Every line from the start of the entries up to and including the one bearing "D1: LED (A SIG6, K" must be printed verbatim, without the pictures.

DATASET RECORDS Block Start

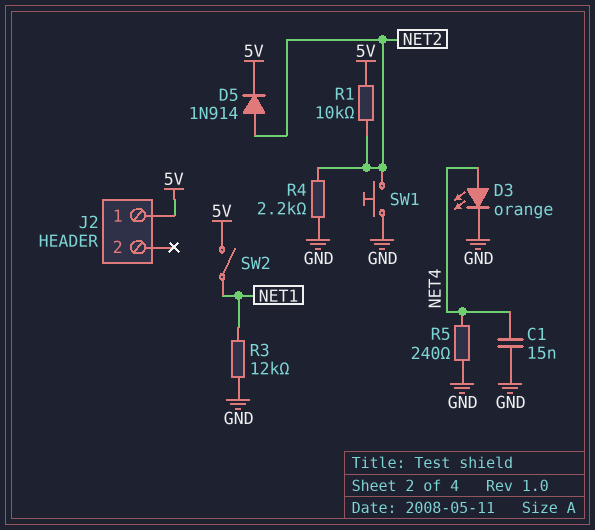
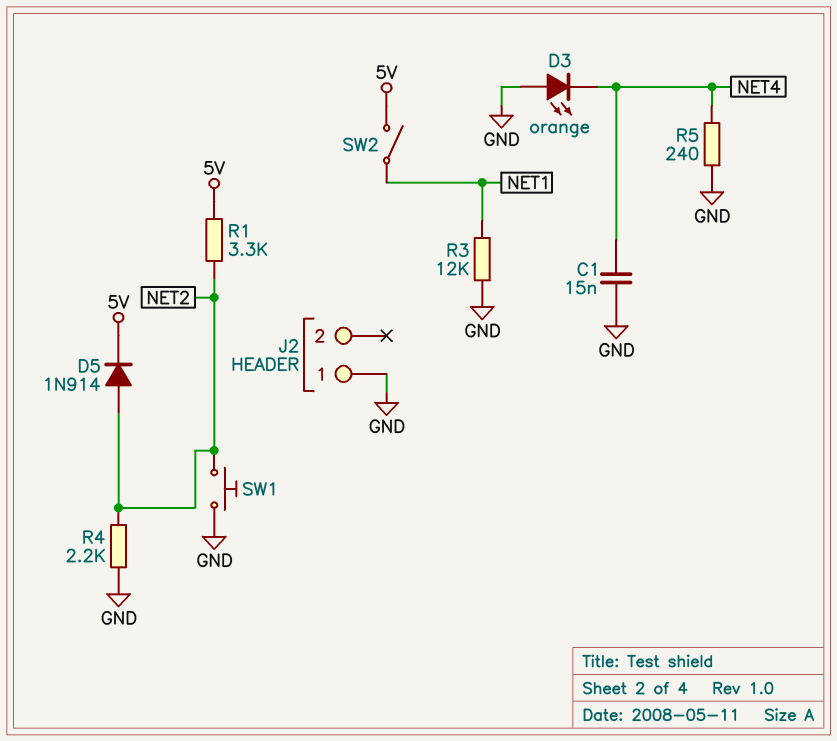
D3: LED orange (A NET4, K GND) -> LED orange (A GND, K NET4)
J2 pin 1: 5V -> GND
R1: 10k (5V, NET2) -> 3.3k (5V, NET2)

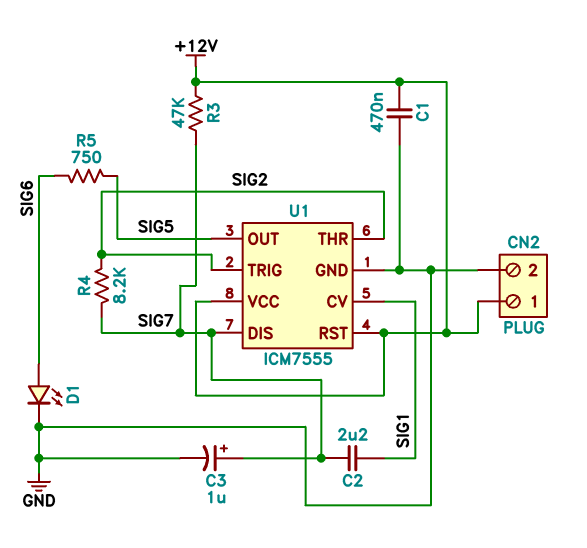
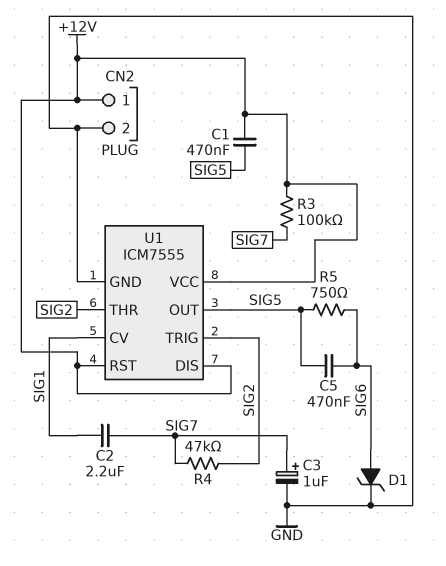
C1: 470nF (+12V, GND) -> 470nF (+12V, SIG5)
C5: none -> 470nF (SIG5, SIG6)
D1: LED (A SIG6, K GND) -> zener (A SIG6, K GND)
R3: 47k (+12V, SIG7) -> 100k (+12V, SIG7)
R4: 8.2k (SIG2, SIG7) -> 47k (SIG2, SIG7)
U1 pin DIS: SIG7 -> +12V

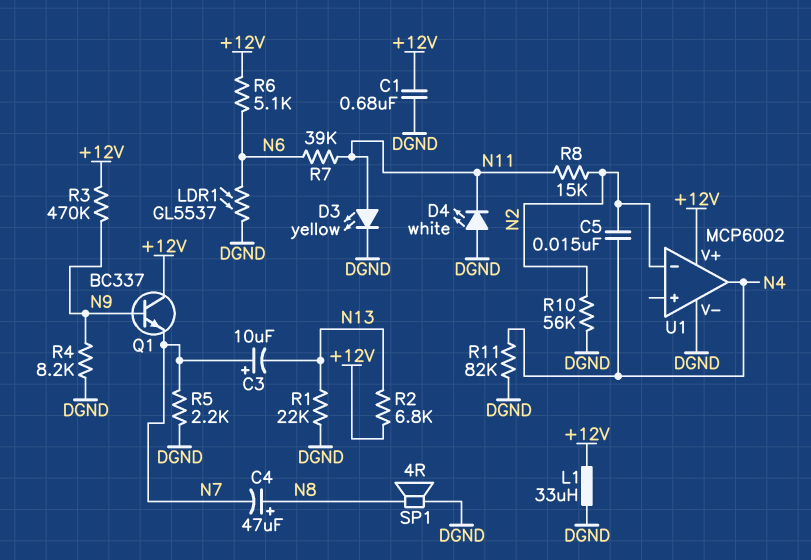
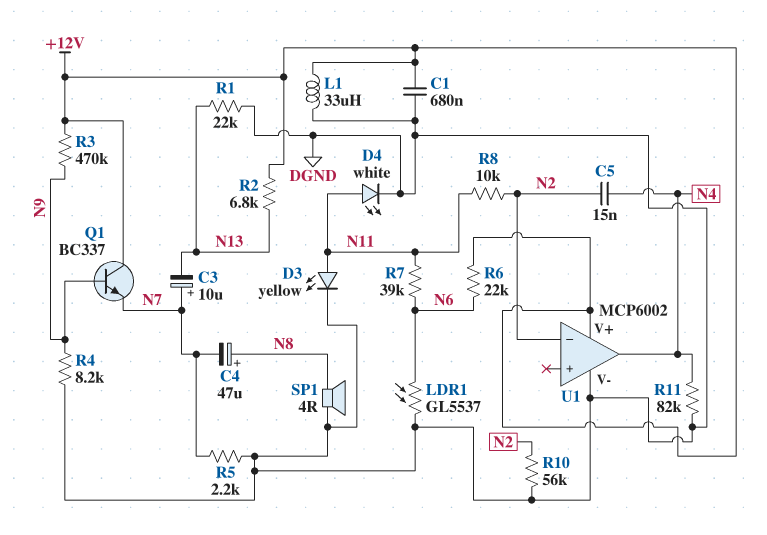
D4: LED white (A DGND, K N11) -> LED white (A N11, K DGND)
R6: 5.1k (+12V, N6) -> 22k (+12V, N6)
R8: 15k (N2, N11) -> 10k (N2, N11)

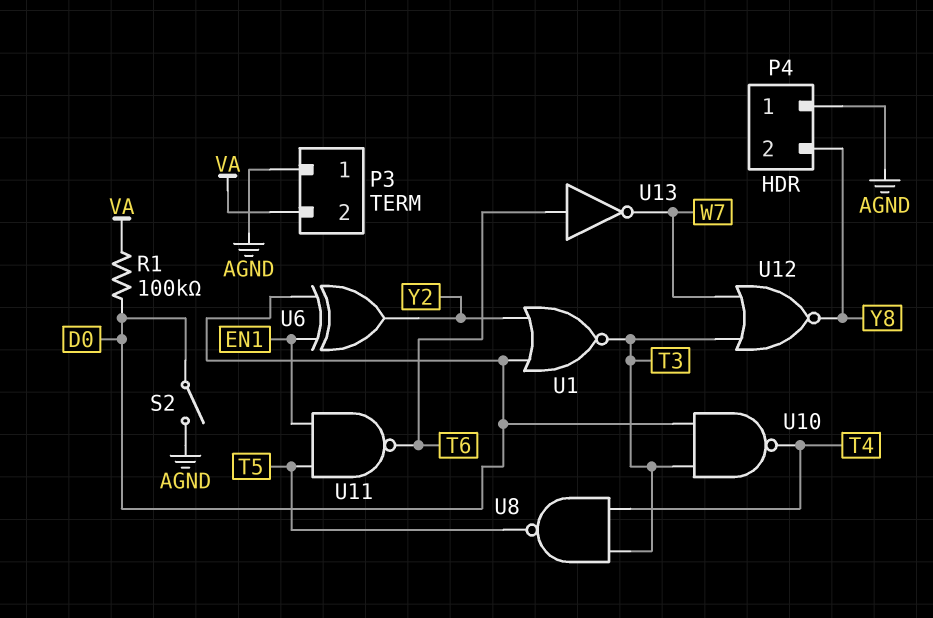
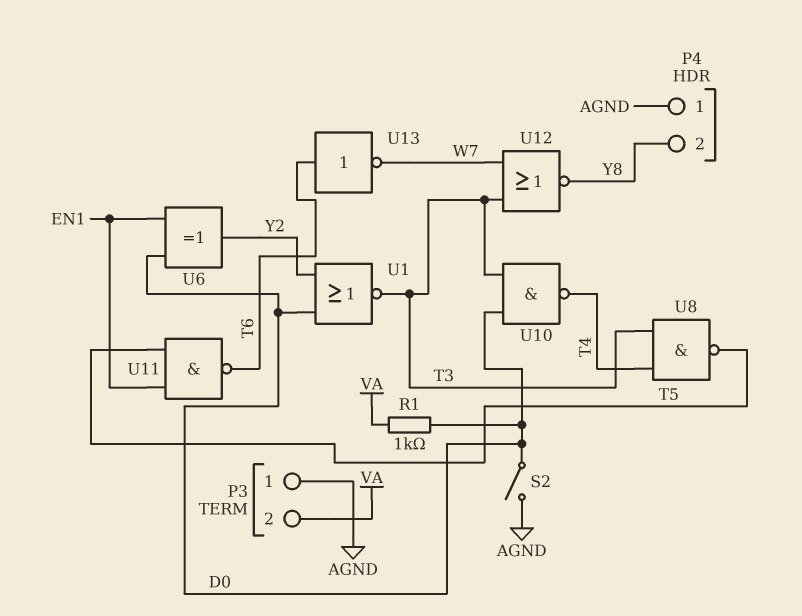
R1: 100k (D0, VA) -> 1k (D0, VA)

DATASET RECORDS Block End

__SOLUTION FOR THIS PROBLEM__.
D3: LED orange (A NET4, K GND) -> LED orange (A GND, K NET4)
J2 pin 1: 5V -> GND
R1: 10k (5V, NET2) -> 3.3k (5V, NET2)

C1: 470nF (+12V, GND) -> 470nF (+12V, SIG5)
C5: none -> 470nF (SIG5, SIG6)
D1: LED (A SIG6, K GND) -> zener (A SIG6, K GND)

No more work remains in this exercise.